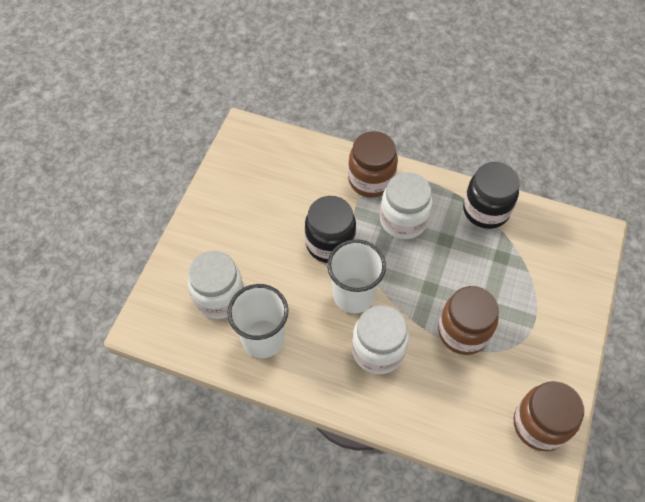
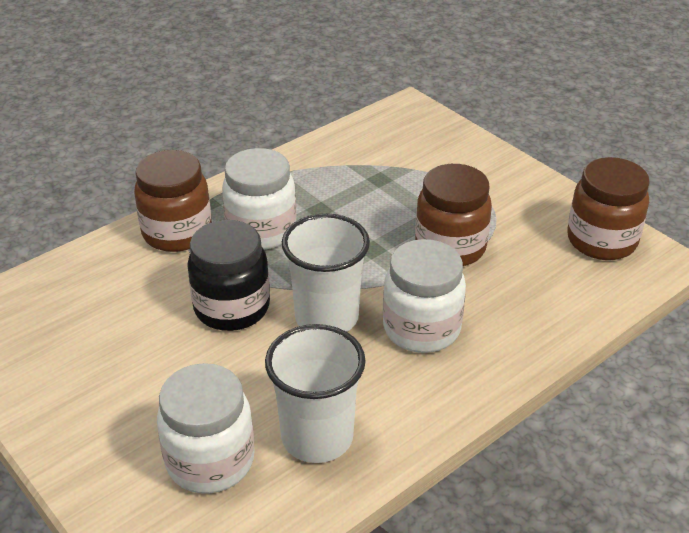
camera: 60 degrees left, 20 degrees down
(486, 210) = (310, 164): black jar -> none

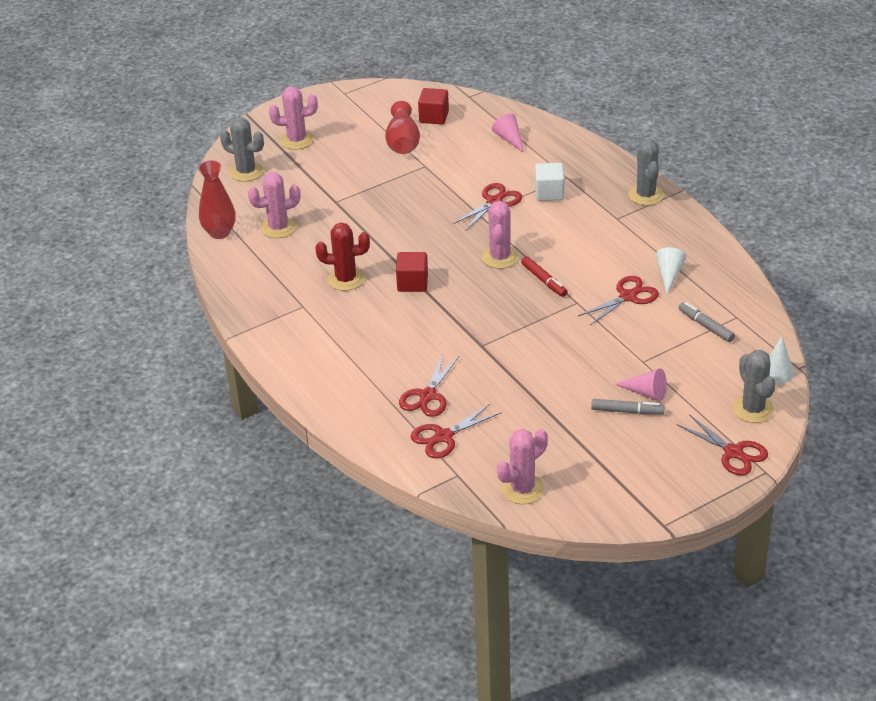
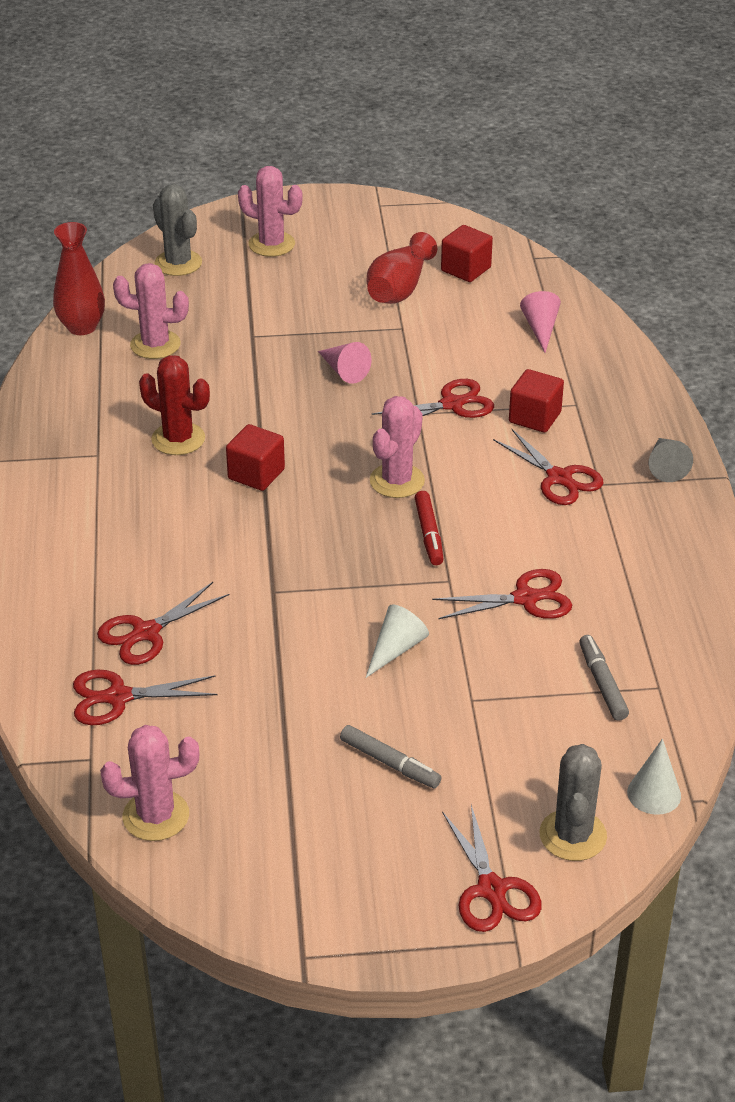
camera: 25 degrees right, 0 degrees up
(549, 193) = (535, 417): white cube -> red cube
(591, 223) = (559, 478): none -> red scissors
(646, 195) = (666, 466): grey cactus -> grey cone
(646, 392) = (439, 746): pink cone -> pink cone (344, 371)
(669, 274) = (609, 589): white cone -> white cone (396, 649)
.....
## What you have to do
Write out the lines above from the one containing "(549, 193) = (535, 417): white" through the last, exactly as they are.

## Expected output
(549, 193) = (535, 417): white cube -> red cube
(591, 223) = (559, 478): none -> red scissors
(646, 195) = (666, 466): grey cactus -> grey cone
(646, 392) = (439, 746): pink cone -> pink cone (344, 371)
(669, 274) = (609, 589): white cone -> white cone (396, 649)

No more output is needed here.